Description of the task: What the task requires is each entry, restated exactly.

Dataset content:
· · ·

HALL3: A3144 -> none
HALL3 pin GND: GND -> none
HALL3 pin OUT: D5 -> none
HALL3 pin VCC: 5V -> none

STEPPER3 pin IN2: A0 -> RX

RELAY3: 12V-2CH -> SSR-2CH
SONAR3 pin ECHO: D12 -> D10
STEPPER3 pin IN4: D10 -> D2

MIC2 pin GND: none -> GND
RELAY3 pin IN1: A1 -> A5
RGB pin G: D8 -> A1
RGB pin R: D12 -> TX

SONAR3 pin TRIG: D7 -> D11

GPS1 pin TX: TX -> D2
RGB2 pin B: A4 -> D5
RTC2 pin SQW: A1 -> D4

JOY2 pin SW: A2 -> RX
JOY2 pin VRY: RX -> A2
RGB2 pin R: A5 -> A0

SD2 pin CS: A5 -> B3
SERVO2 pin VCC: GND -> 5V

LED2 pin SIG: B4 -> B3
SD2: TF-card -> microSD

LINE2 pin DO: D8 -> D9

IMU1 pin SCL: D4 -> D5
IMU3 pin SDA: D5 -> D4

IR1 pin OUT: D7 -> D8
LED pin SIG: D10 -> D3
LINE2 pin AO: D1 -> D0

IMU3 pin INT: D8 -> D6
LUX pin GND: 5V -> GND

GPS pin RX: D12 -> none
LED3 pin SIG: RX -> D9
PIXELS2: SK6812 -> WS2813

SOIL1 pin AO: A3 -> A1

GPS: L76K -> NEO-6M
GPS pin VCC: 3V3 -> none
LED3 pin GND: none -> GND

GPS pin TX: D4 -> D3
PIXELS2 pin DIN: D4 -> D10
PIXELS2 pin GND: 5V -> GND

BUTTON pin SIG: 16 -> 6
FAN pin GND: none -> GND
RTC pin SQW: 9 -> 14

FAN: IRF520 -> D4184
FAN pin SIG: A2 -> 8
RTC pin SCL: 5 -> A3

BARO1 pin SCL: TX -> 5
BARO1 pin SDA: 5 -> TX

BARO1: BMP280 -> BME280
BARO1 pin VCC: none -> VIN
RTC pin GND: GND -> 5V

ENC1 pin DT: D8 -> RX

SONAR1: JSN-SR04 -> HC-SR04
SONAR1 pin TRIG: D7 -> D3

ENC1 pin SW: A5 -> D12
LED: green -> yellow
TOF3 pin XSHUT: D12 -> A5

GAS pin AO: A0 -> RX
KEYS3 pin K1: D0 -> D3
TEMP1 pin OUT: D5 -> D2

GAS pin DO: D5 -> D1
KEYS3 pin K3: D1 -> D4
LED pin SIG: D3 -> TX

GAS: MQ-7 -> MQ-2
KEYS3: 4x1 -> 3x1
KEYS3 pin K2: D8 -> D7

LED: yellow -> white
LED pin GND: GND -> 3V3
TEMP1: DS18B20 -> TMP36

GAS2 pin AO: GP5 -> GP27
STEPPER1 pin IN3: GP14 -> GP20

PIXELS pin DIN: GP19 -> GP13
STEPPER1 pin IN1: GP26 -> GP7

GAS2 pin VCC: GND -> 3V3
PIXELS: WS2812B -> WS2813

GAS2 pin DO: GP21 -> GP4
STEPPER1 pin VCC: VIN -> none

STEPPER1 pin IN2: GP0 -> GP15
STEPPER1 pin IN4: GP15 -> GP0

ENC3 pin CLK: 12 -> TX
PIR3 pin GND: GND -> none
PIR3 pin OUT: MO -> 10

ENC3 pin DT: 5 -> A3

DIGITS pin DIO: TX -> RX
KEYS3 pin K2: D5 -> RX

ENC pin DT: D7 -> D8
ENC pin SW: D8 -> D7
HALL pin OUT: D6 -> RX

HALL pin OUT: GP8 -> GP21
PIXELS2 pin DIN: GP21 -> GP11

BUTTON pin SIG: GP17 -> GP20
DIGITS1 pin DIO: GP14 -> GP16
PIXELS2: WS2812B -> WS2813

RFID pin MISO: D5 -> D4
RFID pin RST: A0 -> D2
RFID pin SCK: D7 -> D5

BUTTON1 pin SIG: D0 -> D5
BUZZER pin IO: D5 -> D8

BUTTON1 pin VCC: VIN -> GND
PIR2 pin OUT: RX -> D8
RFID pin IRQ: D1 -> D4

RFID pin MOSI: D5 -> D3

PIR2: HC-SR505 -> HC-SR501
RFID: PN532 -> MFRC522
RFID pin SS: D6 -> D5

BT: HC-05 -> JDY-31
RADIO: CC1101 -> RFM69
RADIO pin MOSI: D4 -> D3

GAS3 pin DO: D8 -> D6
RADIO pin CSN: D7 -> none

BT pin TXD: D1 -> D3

· · ·

Result of this task:
HALL3: A3144 -> none
HALL3 pin GND: GND -> none
HALL3 pin OUT: D5 -> none
HALL3 pin VCC: 5V -> none

STEPPER3 pin IN2: A0 -> RX

RELAY3: 12V-2CH -> SSR-2CH
SONAR3 pin ECHO: D12 -> D10
STEPPER3 pin IN4: D10 -> D2

MIC2 pin GND: none -> GND
RELAY3 pin IN1: A1 -> A5
RGB pin G: D8 -> A1
RGB pin R: D12 -> TX

SONAR3 pin TRIG: D7 -> D11

GPS1 pin TX: TX -> D2
RGB2 pin B: A4 -> D5
RTC2 pin SQW: A1 -> D4

JOY2 pin SW: A2 -> RX
JOY2 pin VRY: RX -> A2
RGB2 pin R: A5 -> A0

SD2 pin CS: A5 -> B3
SERVO2 pin VCC: GND -> 5V

LED2 pin SIG: B4 -> B3
SD2: TF-card -> microSD

LINE2 pin DO: D8 -> D9

IMU1 pin SCL: D4 -> D5
IMU3 pin SDA: D5 -> D4

IR1 pin OUT: D7 -> D8
LED pin SIG: D10 -> D3
LINE2 pin AO: D1 -> D0

IMU3 pin INT: D8 -> D6
LUX pin GND: 5V -> GND

GPS pin RX: D12 -> none
LED3 pin SIG: RX -> D9
PIXELS2: SK6812 -> WS2813

SOIL1 pin AO: A3 -> A1

GPS: L76K -> NEO-6M
GPS pin VCC: 3V3 -> none
LED3 pin GND: none -> GND

GPS pin TX: D4 -> D3
PIXELS2 pin DIN: D4 -> D10
PIXELS2 pin GND: 5V -> GND

BUTTON pin SIG: 16 -> 6
FAN pin GND: none -> GND
RTC pin SQW: 9 -> 14

FAN: IRF520 -> D4184
FAN pin SIG: A2 -> 8
RTC pin SCL: 5 -> A3

BARO1 pin SCL: TX -> 5
BARO1 pin SDA: 5 -> TX

BARO1: BMP280 -> BME280
BARO1 pin VCC: none -> VIN
RTC pin GND: GND -> 5V

ENC1 pin DT: D8 -> RX

SONAR1: JSN-SR04 -> HC-SR04
SONAR1 pin TRIG: D7 -> D3

ENC1 pin SW: A5 -> D12
LED: green -> yellow
TOF3 pin XSHUT: D12 -> A5

GAS pin AO: A0 -> RX
KEYS3 pin K1: D0 -> D3
TEMP1 pin OUT: D5 -> D2

GAS pin DO: D5 -> D1
KEYS3 pin K3: D1 -> D4
LED pin SIG: D3 -> TX

GAS: MQ-7 -> MQ-2
KEYS3: 4x1 -> 3x1
KEYS3 pin K2: D8 -> D7

LED: yellow -> white
LED pin GND: GND -> 3V3
TEMP1: DS18B20 -> TMP36

GAS2 pin AO: GP5 -> GP27
STEPPER1 pin IN3: GP14 -> GP20

PIXELS pin DIN: GP19 -> GP13
STEPPER1 pin IN1: GP26 -> GP7

GAS2 pin VCC: GND -> 3V3
PIXELS: WS2812B -> WS2813

GAS2 pin DO: GP21 -> GP4
STEPPER1 pin VCC: VIN -> none

STEPPER1 pin IN2: GP0 -> GP15
STEPPER1 pin IN4: GP15 -> GP0

ENC3 pin CLK: 12 -> TX
PIR3 pin GND: GND -> none
PIR3 pin OUT: MO -> 10

ENC3 pin DT: 5 -> A3

DIGITS pin DIO: TX -> RX
KEYS3 pin K2: D5 -> RX

ENC pin DT: D7 -> D8
ENC pin SW: D8 -> D7
HALL pin OUT: D6 -> RX

HALL pin OUT: GP8 -> GP21
PIXELS2 pin DIN: GP21 -> GP11

BUTTON pin SIG: GP17 -> GP20
DIGITS1 pin DIO: GP14 -> GP16
PIXELS2: WS2812B -> WS2813

RFID pin MISO: D5 -> D4
RFID pin RST: A0 -> D2
RFID pin SCK: D7 -> D5

BUTTON1 pin SIG: D0 -> D5
BUZZER pin IO: D5 -> D8

BUTTON1 pin VCC: VIN -> GND
PIR2 pin OUT: RX -> D8
RFID pin IRQ: D1 -> D4

RFID pin MOSI: D5 -> D3

PIR2: HC-SR505 -> HC-SR501
RFID: PN532 -> MFRC522
RFID pin SS: D6 -> D5

BT: HC-05 -> JDY-31
RADIO: CC1101 -> RFM69
RADIO pin MOSI: D4 -> D3

GAS3 pin DO: D8 -> D6
RADIO pin CSN: D7 -> none

BT pin TXD: D1 -> D3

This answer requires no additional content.